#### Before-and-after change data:
:::::
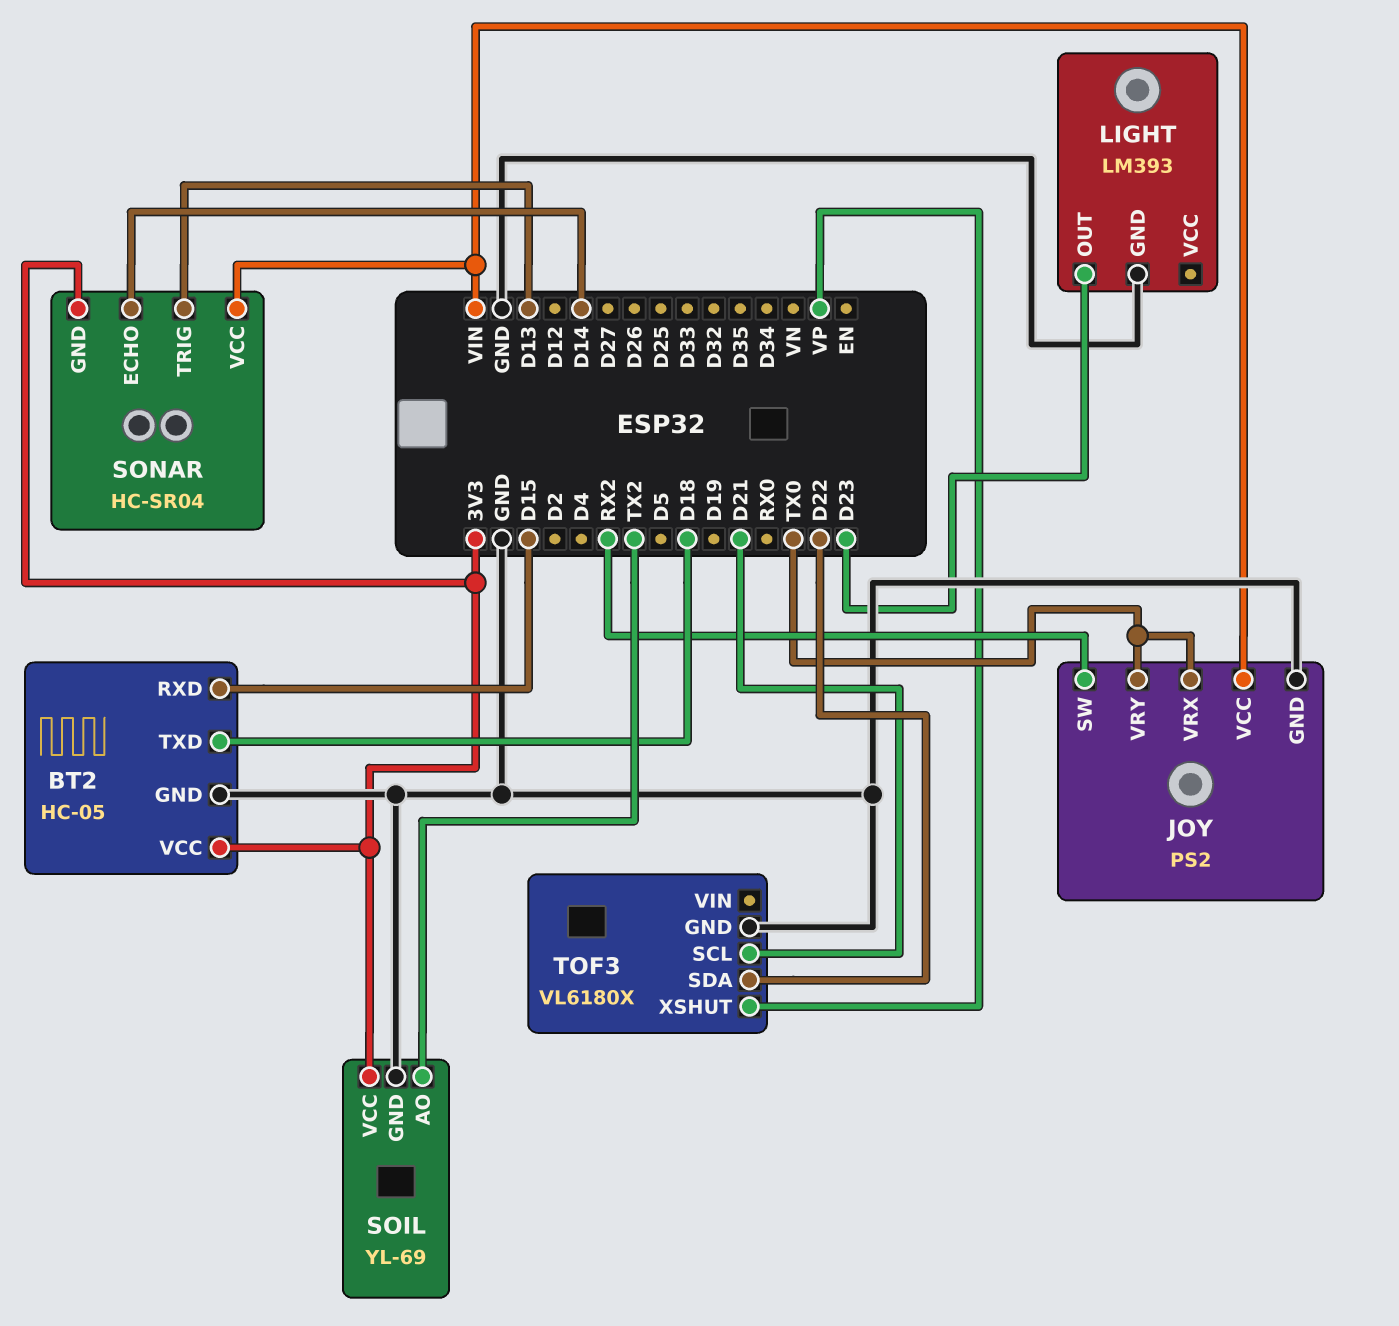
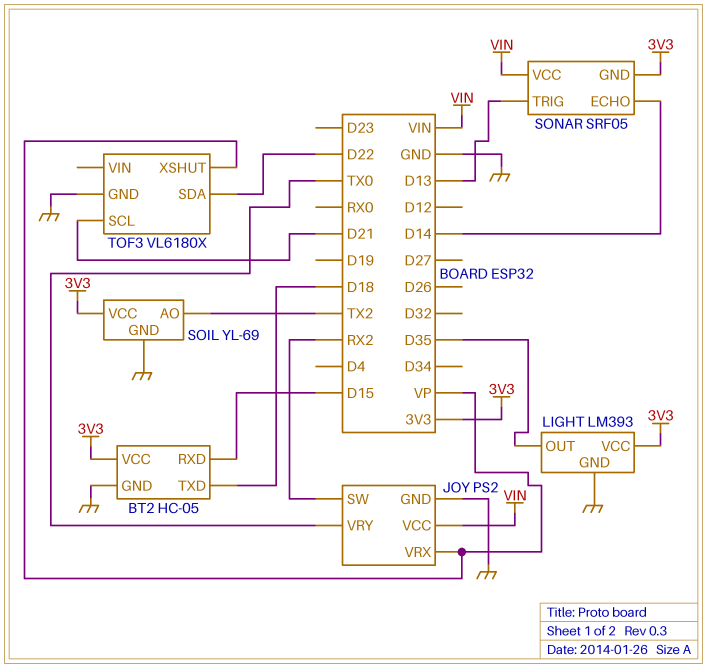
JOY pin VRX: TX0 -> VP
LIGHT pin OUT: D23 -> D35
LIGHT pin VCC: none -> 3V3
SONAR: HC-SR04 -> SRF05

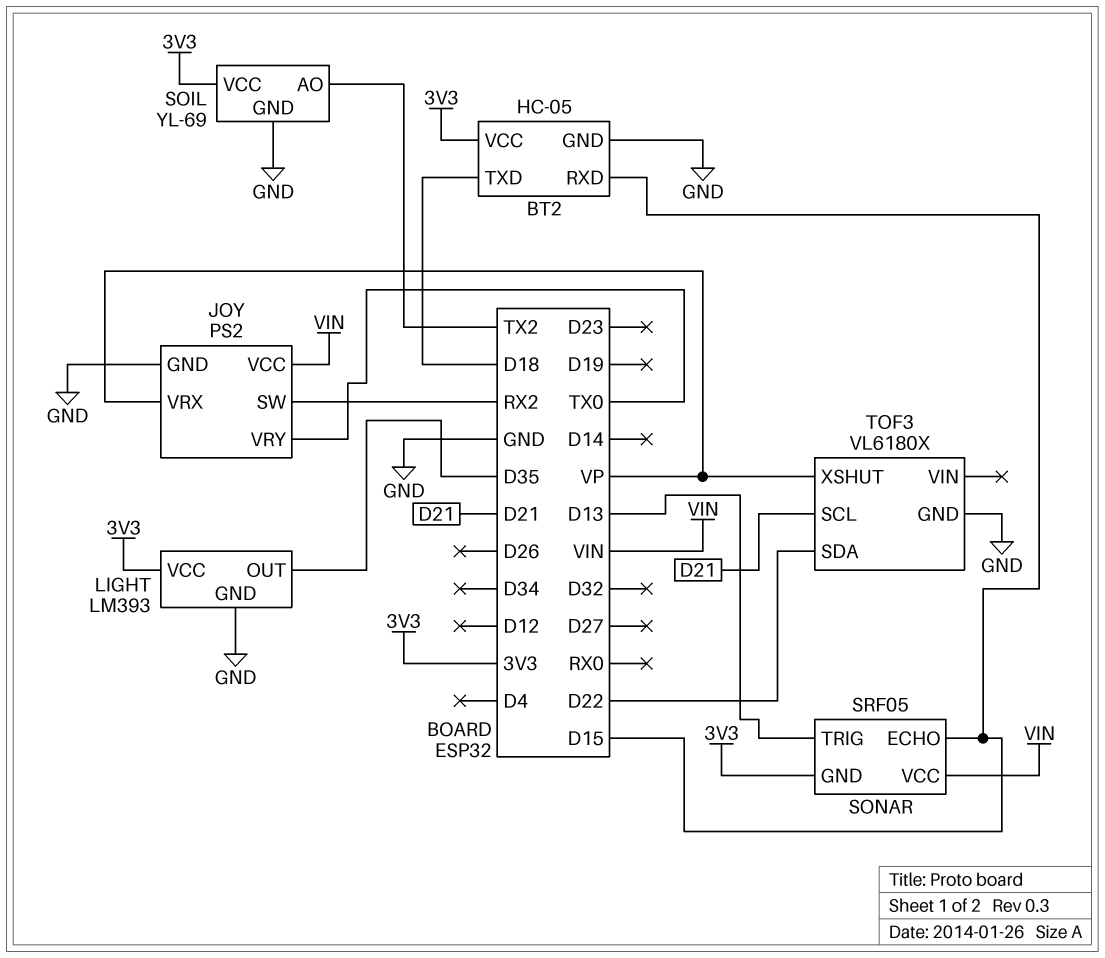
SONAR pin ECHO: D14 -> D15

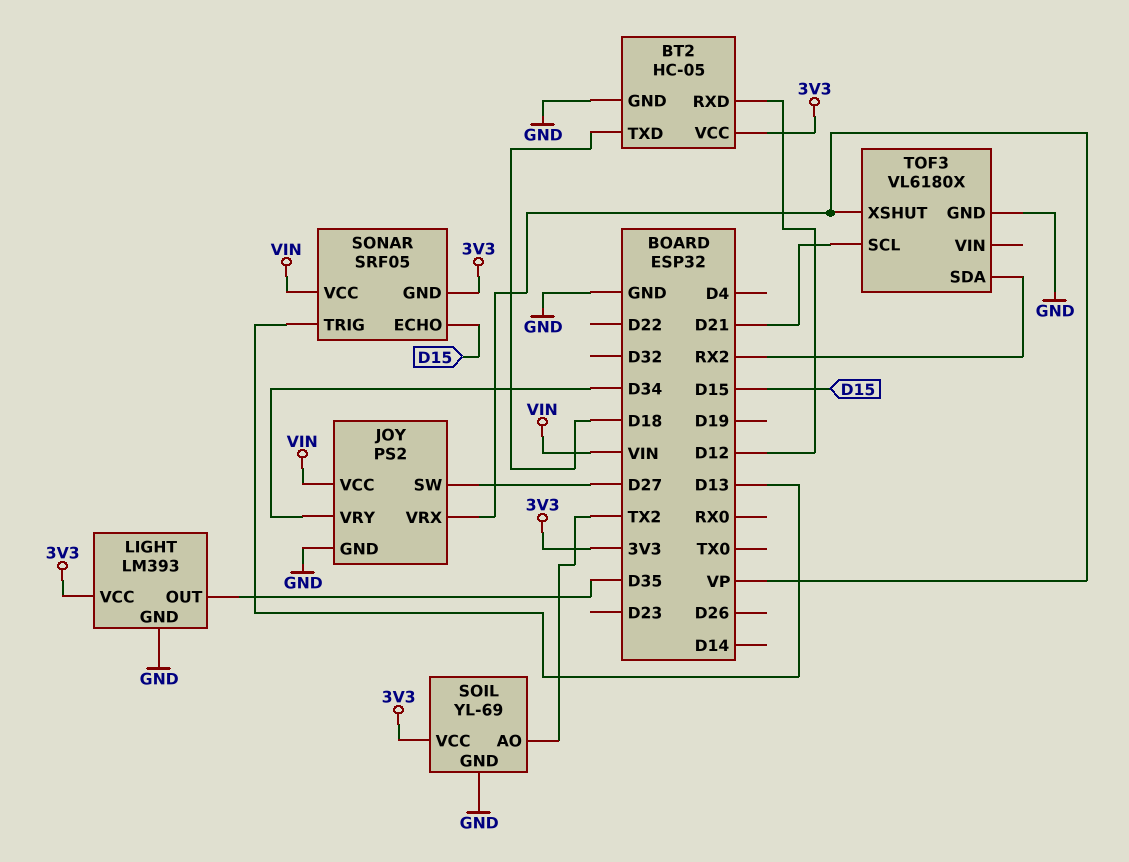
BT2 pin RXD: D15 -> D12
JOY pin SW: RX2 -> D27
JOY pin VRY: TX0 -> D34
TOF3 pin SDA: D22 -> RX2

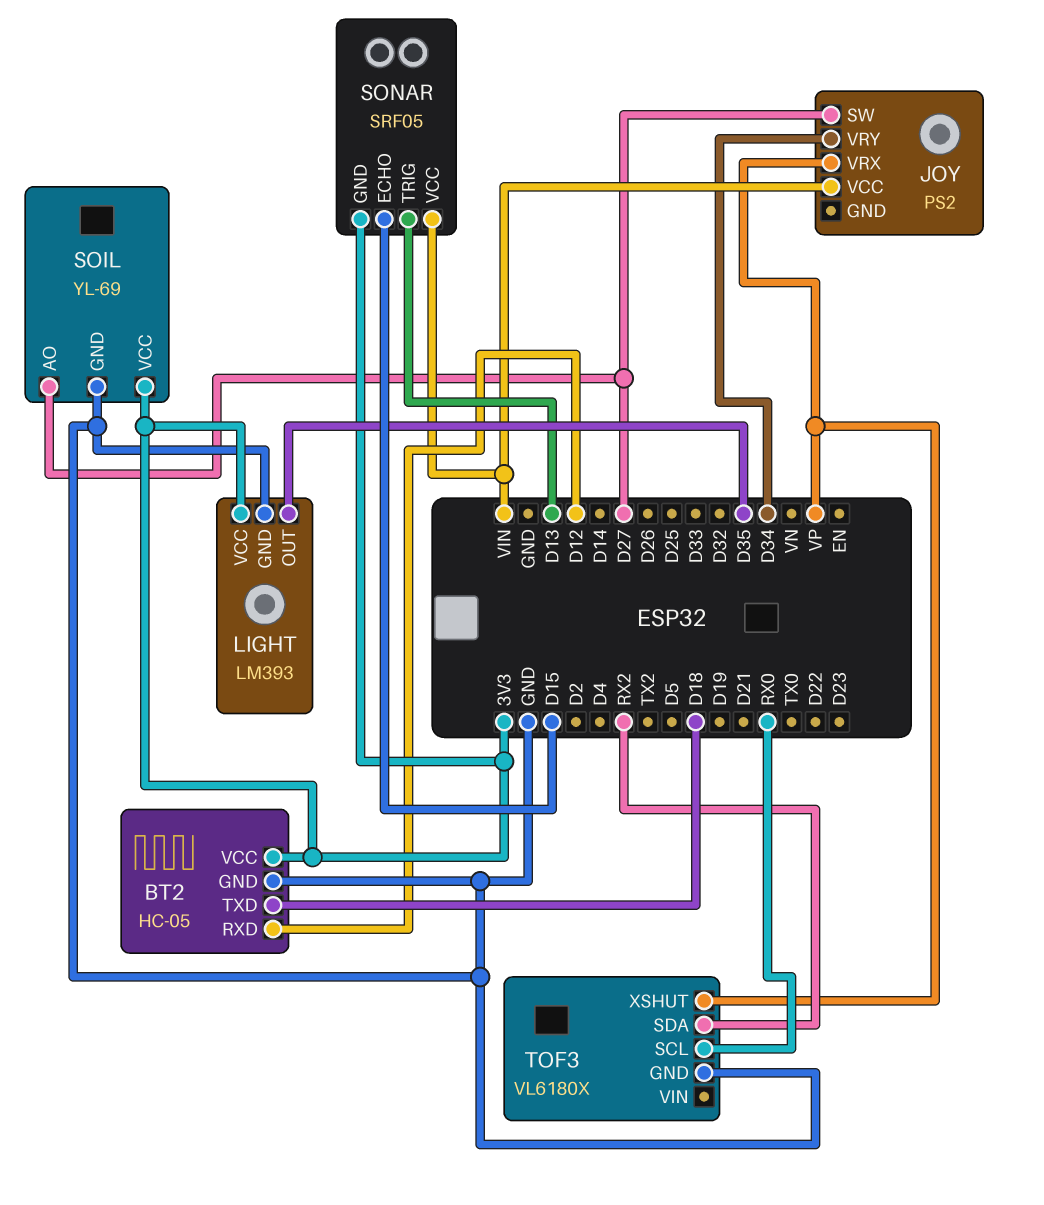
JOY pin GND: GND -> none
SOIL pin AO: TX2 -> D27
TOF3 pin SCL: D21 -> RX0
:::::
#### Task details:
Return every entry unchanged and skip the pictures.

#### Result:
JOY pin VRX: TX0 -> VP
LIGHT pin OUT: D23 -> D35
LIGHT pin VCC: none -> 3V3
SONAR: HC-SR04 -> SRF05

SONAR pin ECHO: D14 -> D15

BT2 pin RXD: D15 -> D12
JOY pin SW: RX2 -> D27
JOY pin VRY: TX0 -> D34
TOF3 pin SDA: D22 -> RX2

JOY pin GND: GND -> none
SOIL pin AO: TX2 -> D27
TOF3 pin SCL: D21 -> RX0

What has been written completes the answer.